Records from a data collection:
** Begin **
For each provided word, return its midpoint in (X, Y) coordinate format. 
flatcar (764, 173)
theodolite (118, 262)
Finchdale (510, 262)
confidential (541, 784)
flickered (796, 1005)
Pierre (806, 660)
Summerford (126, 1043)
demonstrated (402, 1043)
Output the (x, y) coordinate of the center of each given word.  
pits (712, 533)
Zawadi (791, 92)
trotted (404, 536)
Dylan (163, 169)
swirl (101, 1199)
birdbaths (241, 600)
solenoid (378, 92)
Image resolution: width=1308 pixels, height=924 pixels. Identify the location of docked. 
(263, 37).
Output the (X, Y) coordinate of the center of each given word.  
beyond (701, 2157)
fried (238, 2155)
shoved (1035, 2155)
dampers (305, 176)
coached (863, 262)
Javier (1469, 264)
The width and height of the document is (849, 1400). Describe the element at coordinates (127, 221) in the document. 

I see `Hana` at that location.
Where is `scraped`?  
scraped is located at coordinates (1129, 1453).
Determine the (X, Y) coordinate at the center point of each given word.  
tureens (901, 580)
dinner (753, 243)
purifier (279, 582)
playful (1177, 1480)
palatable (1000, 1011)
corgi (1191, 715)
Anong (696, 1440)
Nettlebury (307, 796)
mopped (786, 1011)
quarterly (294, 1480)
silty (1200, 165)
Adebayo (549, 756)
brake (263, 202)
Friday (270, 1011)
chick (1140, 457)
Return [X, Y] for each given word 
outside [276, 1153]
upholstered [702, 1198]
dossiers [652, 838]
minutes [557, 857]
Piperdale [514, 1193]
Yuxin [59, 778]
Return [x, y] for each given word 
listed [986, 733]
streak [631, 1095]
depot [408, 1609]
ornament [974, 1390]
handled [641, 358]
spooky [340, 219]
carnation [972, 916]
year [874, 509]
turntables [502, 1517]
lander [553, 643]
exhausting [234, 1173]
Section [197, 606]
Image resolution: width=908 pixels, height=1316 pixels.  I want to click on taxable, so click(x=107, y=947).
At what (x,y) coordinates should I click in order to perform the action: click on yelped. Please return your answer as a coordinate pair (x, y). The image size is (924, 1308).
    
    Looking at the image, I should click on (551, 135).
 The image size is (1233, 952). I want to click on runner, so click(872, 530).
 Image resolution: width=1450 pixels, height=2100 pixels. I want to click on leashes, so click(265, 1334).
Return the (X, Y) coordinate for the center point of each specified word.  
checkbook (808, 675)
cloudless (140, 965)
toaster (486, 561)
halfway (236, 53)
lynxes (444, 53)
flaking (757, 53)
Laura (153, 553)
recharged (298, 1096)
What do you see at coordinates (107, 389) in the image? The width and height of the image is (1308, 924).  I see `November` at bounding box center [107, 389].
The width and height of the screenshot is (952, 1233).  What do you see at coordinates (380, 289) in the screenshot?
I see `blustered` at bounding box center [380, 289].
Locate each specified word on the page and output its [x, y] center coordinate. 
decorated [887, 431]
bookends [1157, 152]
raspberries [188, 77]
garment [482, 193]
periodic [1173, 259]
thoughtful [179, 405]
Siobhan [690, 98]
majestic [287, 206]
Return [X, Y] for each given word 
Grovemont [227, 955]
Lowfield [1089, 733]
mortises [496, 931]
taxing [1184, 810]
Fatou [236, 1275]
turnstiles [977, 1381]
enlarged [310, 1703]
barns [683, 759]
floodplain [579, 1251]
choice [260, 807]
** End **
§ **Exercise task**: How many lines of the records contain the string "resolution"? Case counts, and reply with the number only.

§ **Expected answer**: 3